When you reach a picture, leave it out; output everything else in the records exactly.

# [Supplied data]
• • • • •

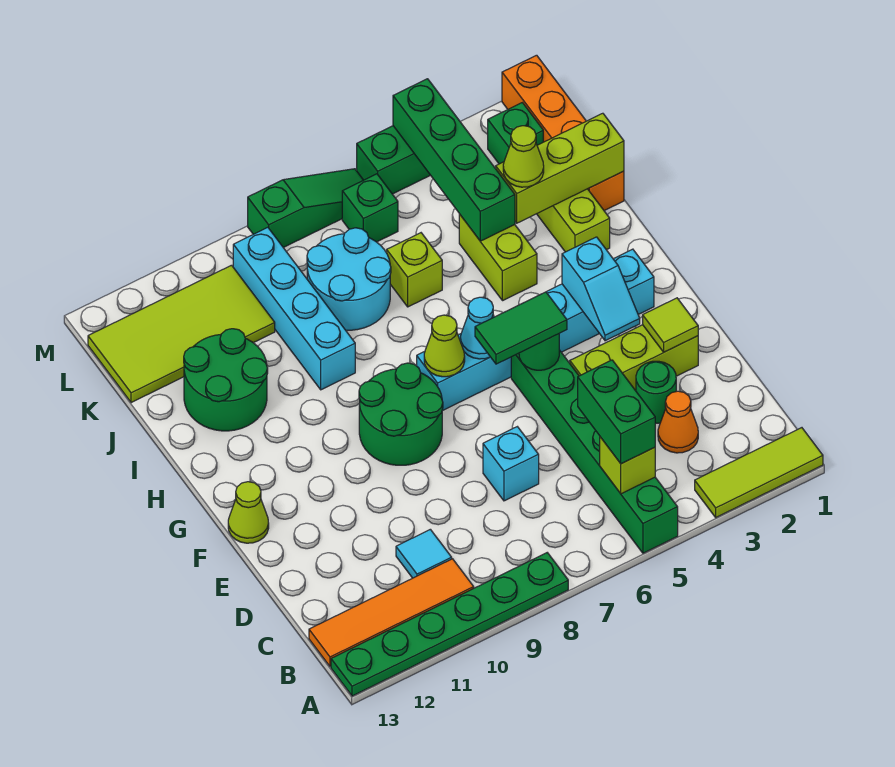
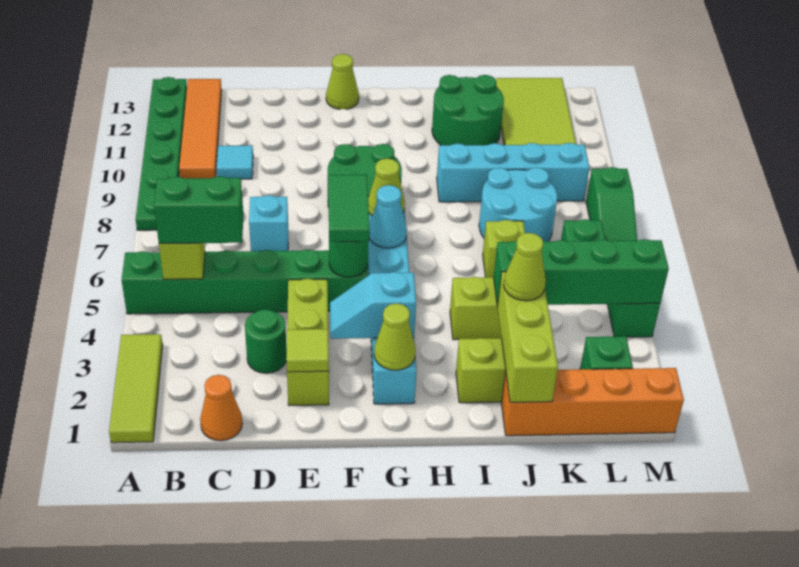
orange cone C3 level 1 -> orange cone C1 level 1
none -> lime cone G2 level 2

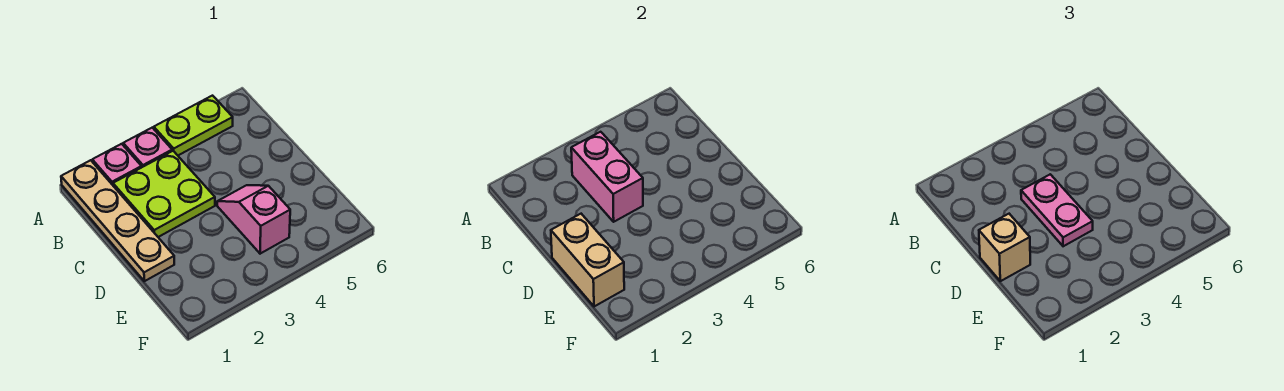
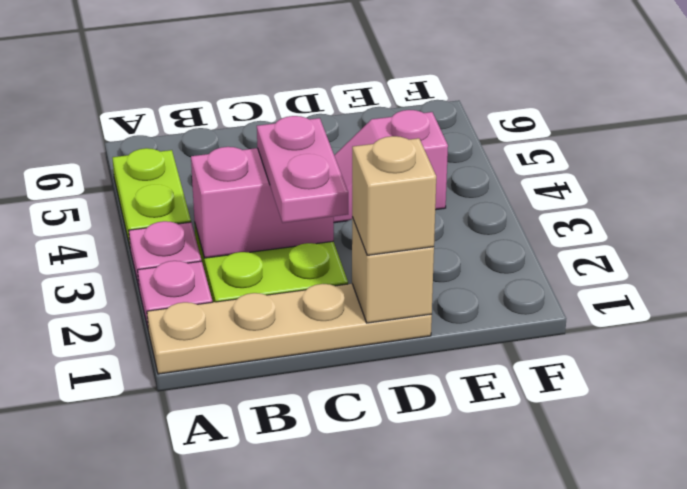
pink plate C3:D3 level 3 -> pink plate C2:C3 level 3
tan brick D1:E1 level 2 -> tan brick D1 level 2

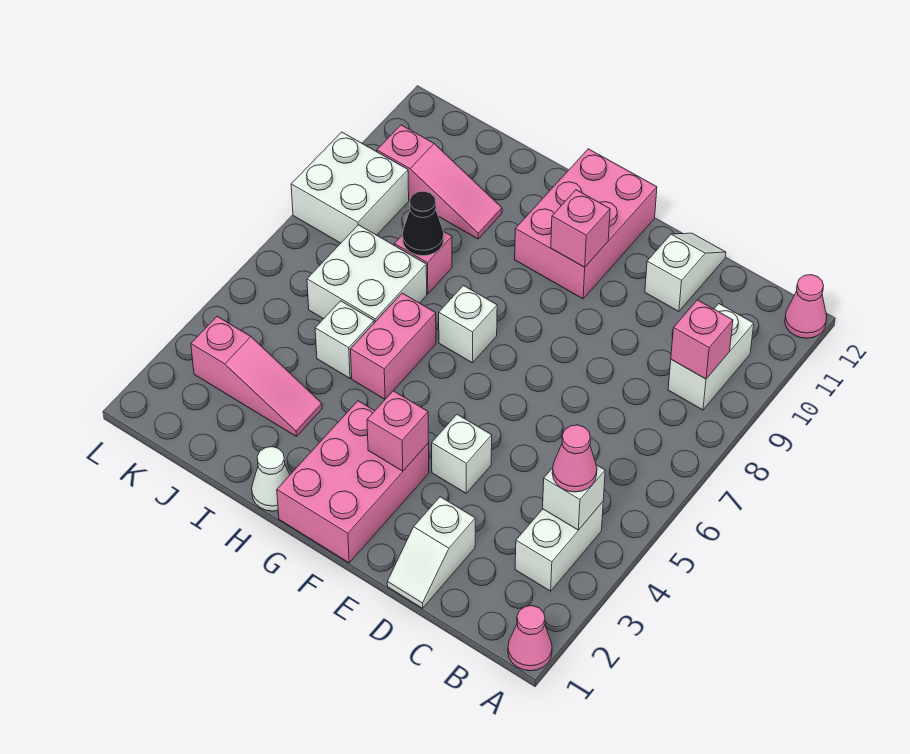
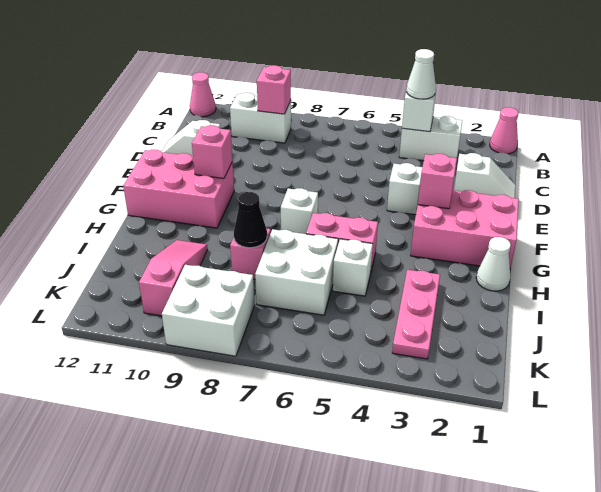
pink cone B4 level 3 -> white cone B4 level 3
pink slope I3:K3 level 1 top K -> pink plate I3:K3 level 1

• • • • •

# [Task response]
orange cone C3 level 1 -> orange cone C1 level 1
none -> lime cone G2 level 2

pink plate C3:D3 level 3 -> pink plate C2:C3 level 3
tan brick D1:E1 level 2 -> tan brick D1 level 2

pink cone B4 level 3 -> white cone B4 level 3
pink slope I3:K3 level 1 top K -> pink plate I3:K3 level 1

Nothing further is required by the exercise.